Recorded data
════════════════

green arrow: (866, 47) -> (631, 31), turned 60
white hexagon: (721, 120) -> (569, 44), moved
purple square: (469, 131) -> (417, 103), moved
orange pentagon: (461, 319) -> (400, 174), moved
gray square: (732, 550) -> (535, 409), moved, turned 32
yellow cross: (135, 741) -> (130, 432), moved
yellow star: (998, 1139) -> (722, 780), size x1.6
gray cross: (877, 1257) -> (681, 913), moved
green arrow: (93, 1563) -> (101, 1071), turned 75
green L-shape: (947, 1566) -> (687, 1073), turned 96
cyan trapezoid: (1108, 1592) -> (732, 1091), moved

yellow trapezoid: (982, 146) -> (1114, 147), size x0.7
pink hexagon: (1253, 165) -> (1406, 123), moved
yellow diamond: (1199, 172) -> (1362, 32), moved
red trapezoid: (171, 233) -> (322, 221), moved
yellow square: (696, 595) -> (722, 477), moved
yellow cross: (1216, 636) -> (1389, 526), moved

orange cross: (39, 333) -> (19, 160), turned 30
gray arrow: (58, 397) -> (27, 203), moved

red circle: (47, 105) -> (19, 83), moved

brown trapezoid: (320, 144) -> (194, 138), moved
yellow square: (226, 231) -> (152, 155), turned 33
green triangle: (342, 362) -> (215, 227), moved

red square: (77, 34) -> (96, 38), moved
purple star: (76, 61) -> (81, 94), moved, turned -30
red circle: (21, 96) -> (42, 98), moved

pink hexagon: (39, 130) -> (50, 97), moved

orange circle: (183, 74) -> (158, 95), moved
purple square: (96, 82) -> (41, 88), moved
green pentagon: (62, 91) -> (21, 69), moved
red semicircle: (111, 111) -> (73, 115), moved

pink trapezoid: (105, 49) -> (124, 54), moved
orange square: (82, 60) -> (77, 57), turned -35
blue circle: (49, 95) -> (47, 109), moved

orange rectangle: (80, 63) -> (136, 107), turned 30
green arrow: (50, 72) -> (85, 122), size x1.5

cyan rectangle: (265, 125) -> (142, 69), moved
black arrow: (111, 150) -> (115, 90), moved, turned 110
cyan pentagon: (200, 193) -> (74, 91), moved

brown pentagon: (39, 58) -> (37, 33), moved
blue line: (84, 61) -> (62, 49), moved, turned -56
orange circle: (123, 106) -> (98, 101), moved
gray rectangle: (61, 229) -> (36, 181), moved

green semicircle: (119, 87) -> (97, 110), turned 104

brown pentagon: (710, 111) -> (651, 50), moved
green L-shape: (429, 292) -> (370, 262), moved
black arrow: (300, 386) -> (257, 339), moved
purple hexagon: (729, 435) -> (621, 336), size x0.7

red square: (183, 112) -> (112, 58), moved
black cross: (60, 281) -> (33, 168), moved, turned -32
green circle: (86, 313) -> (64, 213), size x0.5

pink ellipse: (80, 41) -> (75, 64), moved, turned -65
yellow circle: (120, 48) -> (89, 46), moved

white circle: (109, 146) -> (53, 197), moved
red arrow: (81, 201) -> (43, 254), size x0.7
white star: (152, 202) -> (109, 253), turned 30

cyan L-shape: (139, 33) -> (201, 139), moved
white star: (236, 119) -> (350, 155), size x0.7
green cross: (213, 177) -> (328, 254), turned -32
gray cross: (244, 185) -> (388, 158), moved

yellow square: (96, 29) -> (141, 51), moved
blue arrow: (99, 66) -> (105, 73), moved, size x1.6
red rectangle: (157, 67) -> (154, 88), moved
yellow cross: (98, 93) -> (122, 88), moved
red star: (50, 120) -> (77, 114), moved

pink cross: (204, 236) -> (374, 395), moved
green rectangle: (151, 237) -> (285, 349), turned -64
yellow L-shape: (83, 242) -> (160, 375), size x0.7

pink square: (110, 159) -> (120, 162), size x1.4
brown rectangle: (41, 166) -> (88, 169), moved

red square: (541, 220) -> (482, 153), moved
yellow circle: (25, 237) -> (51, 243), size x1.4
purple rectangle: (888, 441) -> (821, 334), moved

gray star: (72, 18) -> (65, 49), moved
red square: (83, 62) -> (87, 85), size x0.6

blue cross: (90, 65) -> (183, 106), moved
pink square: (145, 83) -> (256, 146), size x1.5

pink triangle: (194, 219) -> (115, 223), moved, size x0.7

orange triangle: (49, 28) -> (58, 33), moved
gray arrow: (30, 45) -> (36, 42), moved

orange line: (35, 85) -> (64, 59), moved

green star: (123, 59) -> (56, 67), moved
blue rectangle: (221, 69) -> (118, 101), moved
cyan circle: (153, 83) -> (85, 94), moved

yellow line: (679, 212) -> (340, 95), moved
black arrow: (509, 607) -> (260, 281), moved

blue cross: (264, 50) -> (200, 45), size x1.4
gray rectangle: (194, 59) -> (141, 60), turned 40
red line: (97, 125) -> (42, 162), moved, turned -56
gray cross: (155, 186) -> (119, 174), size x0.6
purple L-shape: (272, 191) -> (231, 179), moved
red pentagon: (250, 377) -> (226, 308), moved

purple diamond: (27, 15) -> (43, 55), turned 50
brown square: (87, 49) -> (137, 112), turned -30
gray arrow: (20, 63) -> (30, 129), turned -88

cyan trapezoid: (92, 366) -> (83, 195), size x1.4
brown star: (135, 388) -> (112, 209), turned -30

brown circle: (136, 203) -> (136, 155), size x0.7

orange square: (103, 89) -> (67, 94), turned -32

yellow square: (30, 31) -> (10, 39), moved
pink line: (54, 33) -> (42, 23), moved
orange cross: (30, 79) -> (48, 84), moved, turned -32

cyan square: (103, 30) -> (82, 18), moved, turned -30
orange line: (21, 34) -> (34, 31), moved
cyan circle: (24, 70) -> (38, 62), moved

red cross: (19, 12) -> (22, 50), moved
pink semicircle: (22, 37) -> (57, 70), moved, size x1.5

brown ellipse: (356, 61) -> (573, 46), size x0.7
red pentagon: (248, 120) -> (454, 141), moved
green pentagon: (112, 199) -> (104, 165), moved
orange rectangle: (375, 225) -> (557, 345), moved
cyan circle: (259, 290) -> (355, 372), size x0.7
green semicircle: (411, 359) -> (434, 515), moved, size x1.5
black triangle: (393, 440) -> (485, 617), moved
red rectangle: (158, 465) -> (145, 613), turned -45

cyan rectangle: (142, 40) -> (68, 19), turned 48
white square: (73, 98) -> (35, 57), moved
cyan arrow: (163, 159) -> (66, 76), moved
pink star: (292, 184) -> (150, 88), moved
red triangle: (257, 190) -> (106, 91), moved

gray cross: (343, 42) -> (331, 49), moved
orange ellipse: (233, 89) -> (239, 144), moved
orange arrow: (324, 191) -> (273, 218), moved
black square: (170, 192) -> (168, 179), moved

════════════════

Word for word, restate all of the records.

* **TASK SOLUTION**
green arrow: (866, 47) -> (631, 31), turned 60
white hexagon: (721, 120) -> (569, 44), moved
purple square: (469, 131) -> (417, 103), moved
orange pentagon: (461, 319) -> (400, 174), moved
gray square: (732, 550) -> (535, 409), moved, turned 32
yellow cross: (135, 741) -> (130, 432), moved
yellow star: (998, 1139) -> (722, 780), size x1.6
gray cross: (877, 1257) -> (681, 913), moved
green arrow: (93, 1563) -> (101, 1071), turned 75
green L-shape: (947, 1566) -> (687, 1073), turned 96
cyan trapezoid: (1108, 1592) -> (732, 1091), moved

yellow trapezoid: (982, 146) -> (1114, 147), size x0.7
pink hexagon: (1253, 165) -> (1406, 123), moved
yellow diamond: (1199, 172) -> (1362, 32), moved
red trapezoid: (171, 233) -> (322, 221), moved
yellow square: (696, 595) -> (722, 477), moved
yellow cross: (1216, 636) -> (1389, 526), moved

orange cross: (39, 333) -> (19, 160), turned 30
gray arrow: (58, 397) -> (27, 203), moved

red circle: (47, 105) -> (19, 83), moved

brown trapezoid: (320, 144) -> (194, 138), moved
yellow square: (226, 231) -> (152, 155), turned 33
green triangle: (342, 362) -> (215, 227), moved

red square: (77, 34) -> (96, 38), moved
purple star: (76, 61) -> (81, 94), moved, turned -30
red circle: (21, 96) -> (42, 98), moved

pink hexagon: (39, 130) -> (50, 97), moved

orange circle: (183, 74) -> (158, 95), moved
purple square: (96, 82) -> (41, 88), moved
green pentagon: (62, 91) -> (21, 69), moved
red semicircle: (111, 111) -> (73, 115), moved

pink trapezoid: (105, 49) -> (124, 54), moved
orange square: (82, 60) -> (77, 57), turned -35
blue circle: (49, 95) -> (47, 109), moved

orange rectangle: (80, 63) -> (136, 107), turned 30
green arrow: (50, 72) -> (85, 122), size x1.5

cyan rectangle: (265, 125) -> (142, 69), moved
black arrow: (111, 150) -> (115, 90), moved, turned 110
cyan pentagon: (200, 193) -> (74, 91), moved

brown pentagon: (39, 58) -> (37, 33), moved
blue line: (84, 61) -> (62, 49), moved, turned -56
orange circle: (123, 106) -> (98, 101), moved
gray rectangle: (61, 229) -> (36, 181), moved

green semicircle: (119, 87) -> (97, 110), turned 104

brown pentagon: (710, 111) -> (651, 50), moved
green L-shape: (429, 292) -> (370, 262), moved
black arrow: (300, 386) -> (257, 339), moved
purple hexagon: (729, 435) -> (621, 336), size x0.7

red square: (183, 112) -> (112, 58), moved
black cross: (60, 281) -> (33, 168), moved, turned -32
green circle: (86, 313) -> (64, 213), size x0.5

pink ellipse: (80, 41) -> (75, 64), moved, turned -65
yellow circle: (120, 48) -> (89, 46), moved

white circle: (109, 146) -> (53, 197), moved
red arrow: (81, 201) -> (43, 254), size x0.7
white star: (152, 202) -> (109, 253), turned 30

cyan L-shape: (139, 33) -> (201, 139), moved
white star: (236, 119) -> (350, 155), size x0.7
green cross: (213, 177) -> (328, 254), turned -32
gray cross: (244, 185) -> (388, 158), moved

yellow square: (96, 29) -> (141, 51), moved
blue arrow: (99, 66) -> (105, 73), moved, size x1.6
red rectangle: (157, 67) -> (154, 88), moved
yellow cross: (98, 93) -> (122, 88), moved
red star: (50, 120) -> (77, 114), moved

pink cross: (204, 236) -> (374, 395), moved
green rectangle: (151, 237) -> (285, 349), turned -64
yellow L-shape: (83, 242) -> (160, 375), size x0.7

pink square: (110, 159) -> (120, 162), size x1.4
brown rectangle: (41, 166) -> (88, 169), moved

red square: (541, 220) -> (482, 153), moved
yellow circle: (25, 237) -> (51, 243), size x1.4
purple rectangle: (888, 441) -> (821, 334), moved

gray star: (72, 18) -> (65, 49), moved
red square: (83, 62) -> (87, 85), size x0.6

blue cross: (90, 65) -> (183, 106), moved
pink square: (145, 83) -> (256, 146), size x1.5

pink triangle: (194, 219) -> (115, 223), moved, size x0.7

orange triangle: (49, 28) -> (58, 33), moved
gray arrow: (30, 45) -> (36, 42), moved

orange line: (35, 85) -> (64, 59), moved

green star: (123, 59) -> (56, 67), moved
blue rectangle: (221, 69) -> (118, 101), moved
cyan circle: (153, 83) -> (85, 94), moved

yellow line: (679, 212) -> (340, 95), moved
black arrow: (509, 607) -> (260, 281), moved

blue cross: (264, 50) -> (200, 45), size x1.4
gray rectangle: (194, 59) -> (141, 60), turned 40
red line: (97, 125) -> (42, 162), moved, turned -56
gray cross: (155, 186) -> (119, 174), size x0.6
purple L-shape: (272, 191) -> (231, 179), moved
red pentagon: (250, 377) -> (226, 308), moved

purple diamond: (27, 15) -> (43, 55), turned 50
brown square: (87, 49) -> (137, 112), turned -30
gray arrow: (20, 63) -> (30, 129), turned -88

cyan trapezoid: (92, 366) -> (83, 195), size x1.4
brown star: (135, 388) -> (112, 209), turned -30

brown circle: (136, 203) -> (136, 155), size x0.7

orange square: (103, 89) -> (67, 94), turned -32

yellow square: (30, 31) -> (10, 39), moved
pink line: (54, 33) -> (42, 23), moved
orange cross: (30, 79) -> (48, 84), moved, turned -32

cyan square: (103, 30) -> (82, 18), moved, turned -30
orange line: (21, 34) -> (34, 31), moved
cyan circle: (24, 70) -> (38, 62), moved

red cross: (19, 12) -> (22, 50), moved
pink semicircle: (22, 37) -> (57, 70), moved, size x1.5

brown ellipse: (356, 61) -> (573, 46), size x0.7
red pentagon: (248, 120) -> (454, 141), moved
green pentagon: (112, 199) -> (104, 165), moved
orange rectangle: (375, 225) -> (557, 345), moved
cyan circle: (259, 290) -> (355, 372), size x0.7
green semicircle: (411, 359) -> (434, 515), moved, size x1.5
black triangle: (393, 440) -> (485, 617), moved
red rectangle: (158, 465) -> (145, 613), turned -45

cyan rectangle: (142, 40) -> (68, 19), turned 48
white square: (73, 98) -> (35, 57), moved
cyan arrow: (163, 159) -> (66, 76), moved
pink star: (292, 184) -> (150, 88), moved
red triangle: (257, 190) -> (106, 91), moved

gray cross: (343, 42) -> (331, 49), moved
orange ellipse: (233, 89) -> (239, 144), moved
orange arrow: (324, 191) -> (273, 218), moved
black square: (170, 192) -> (168, 179), moved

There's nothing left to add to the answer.